■ **Your task**
Report back every line in the data that includes the string "cactus".

■ **Provided data**
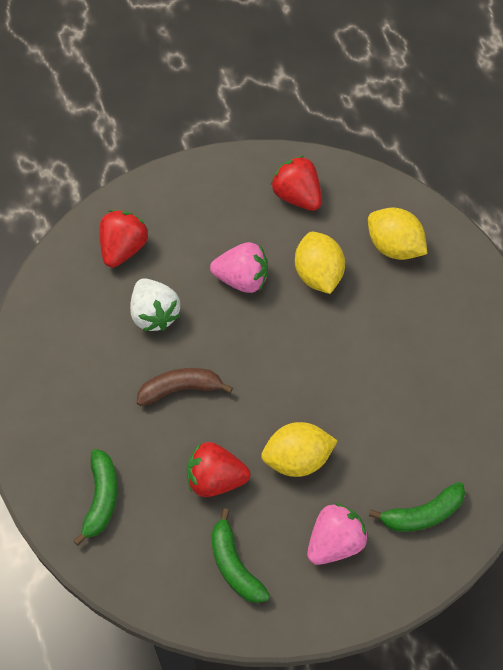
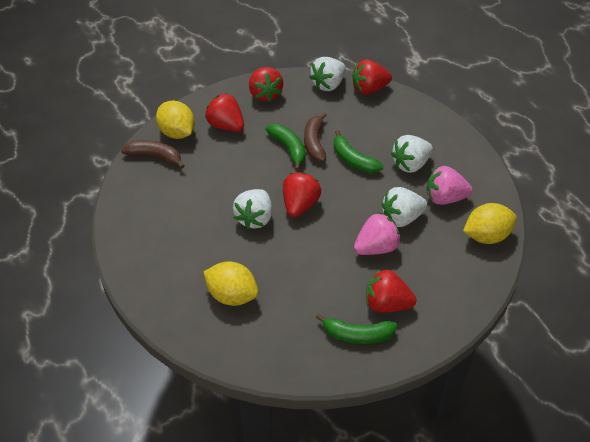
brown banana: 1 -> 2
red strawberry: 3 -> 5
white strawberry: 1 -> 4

...

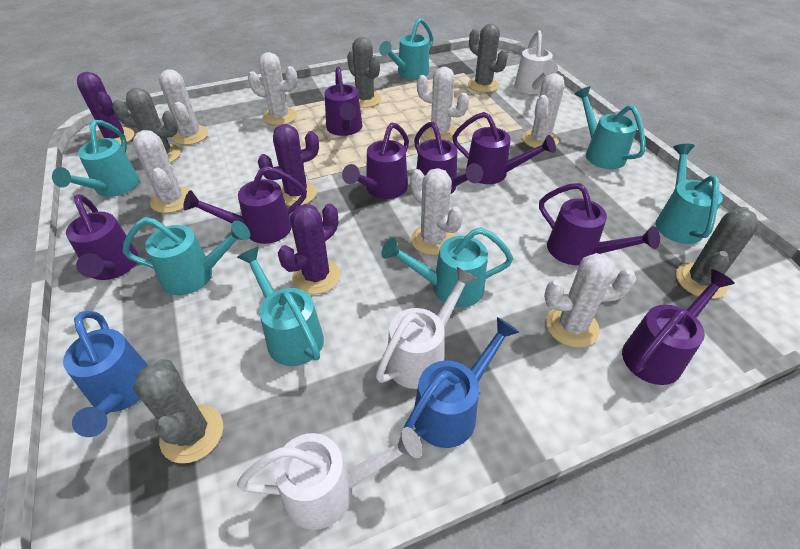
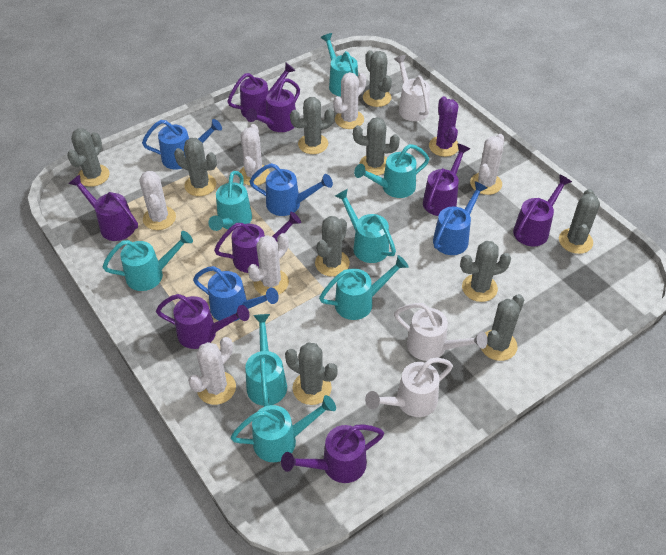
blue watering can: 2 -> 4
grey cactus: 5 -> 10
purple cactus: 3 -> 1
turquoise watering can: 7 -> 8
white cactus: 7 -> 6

* * *

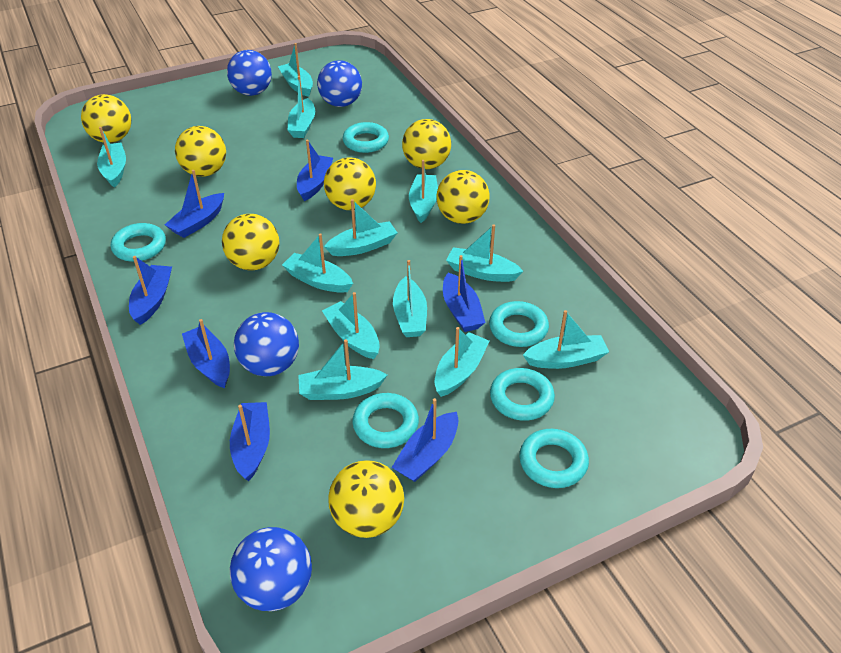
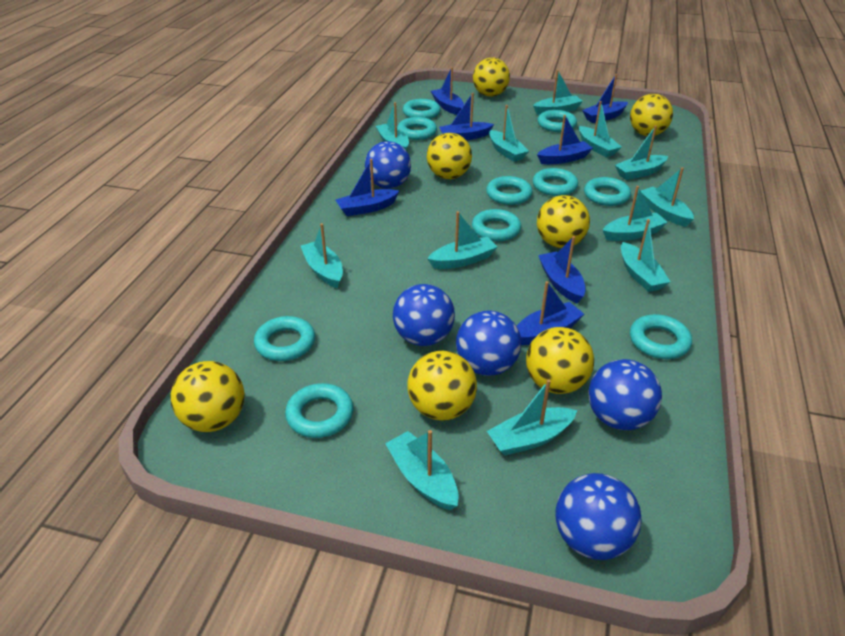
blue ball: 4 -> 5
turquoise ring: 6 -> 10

■ **Answer to this exercise**
grey cactus: 5 -> 10
purple cactus: 3 -> 1
white cactus: 7 -> 6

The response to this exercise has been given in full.